#### What the task requires
Please find every line in the entries below that contains the string "degrees", and copy it.

#### Information supplied
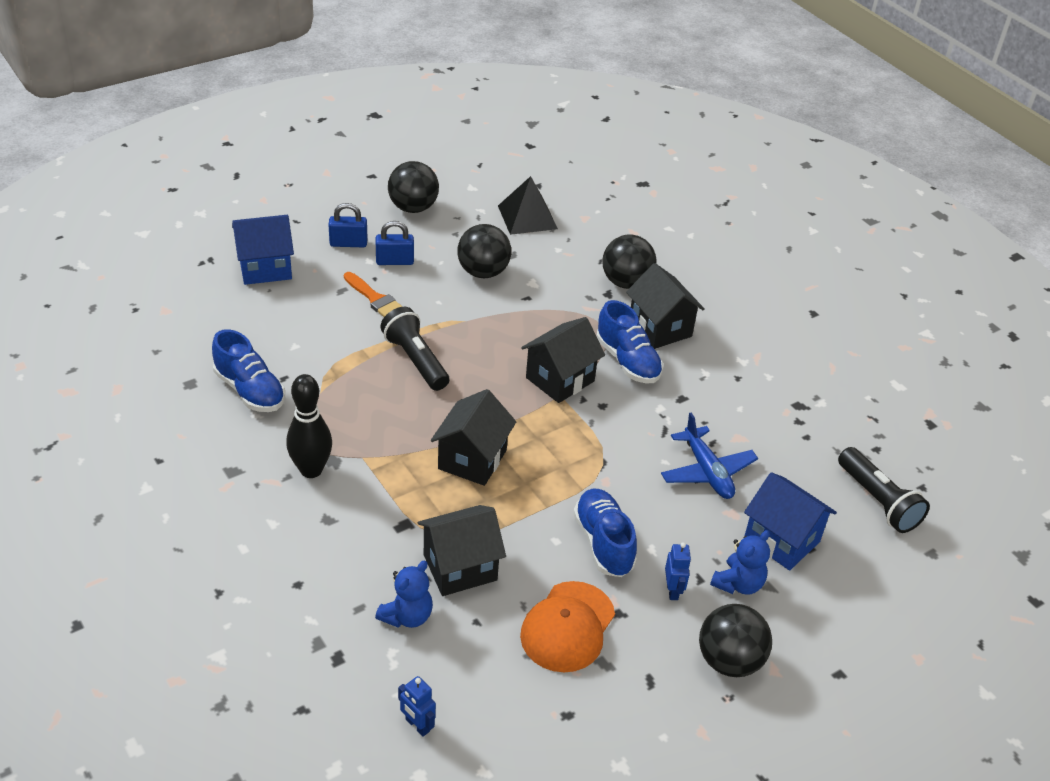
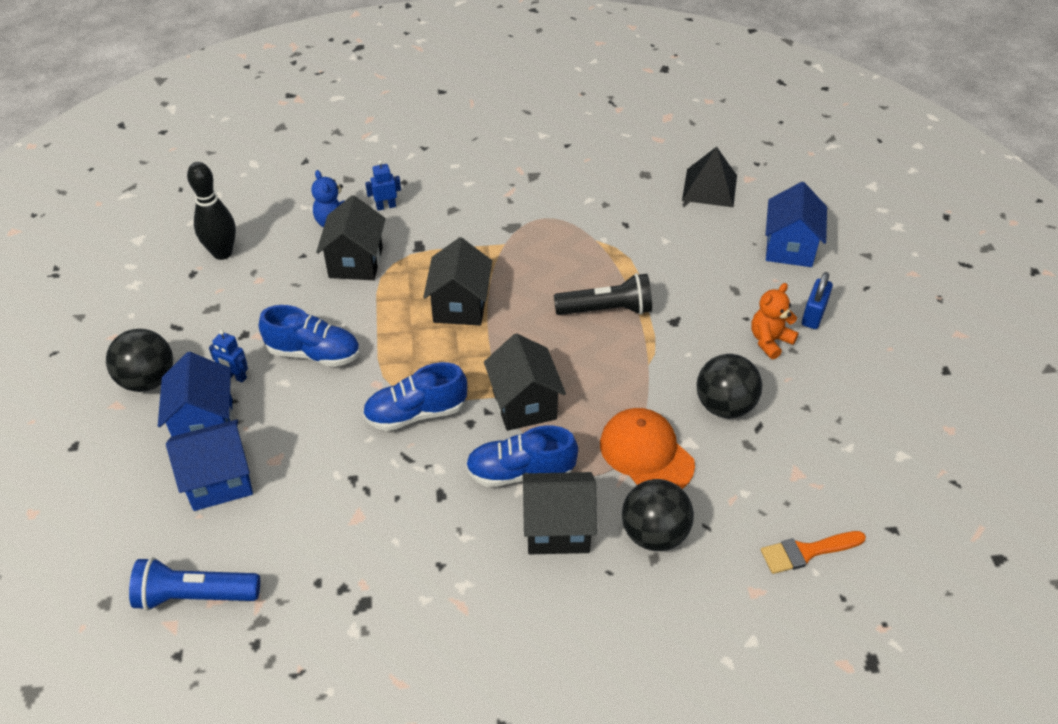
camera: 120 degrees right, 5 degrees up
(250, 390) = (619, 202): blue shoe -> blue shoe (416, 413)
(311, 470) = (508, 213): black bowling pin -> black bowling pin (222, 253)
(375, 299) = (711, 309): orange brush -> orange brush (807, 552)
(394, 261) = (769, 341): blue padlock -> orange teddy bear
(413, 208) = (868, 386): black ball -> none
(417, 725) = (250, 203): blue robot -> blue robot (386, 206)
(472, 459) = (460, 306): black house -> black house turned 45 degrees clockwise
(527, 217) = (821, 488): black pyramid -> black pyramid (709, 188)
(568, 627) = (257, 300): orange cap -> orange cap (646, 453)
(707, 472) = (334, 465): blue plane -> none
(738, 584) = (205, 423): blue teddy bear -> blue house
(878, 501) = (194, 596): black flashlight -> blue flashlight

#### Answer
camera: 120 degrees right, 5 degrees up
(472, 459) = (460, 306): black house -> black house turned 45 degrees clockwise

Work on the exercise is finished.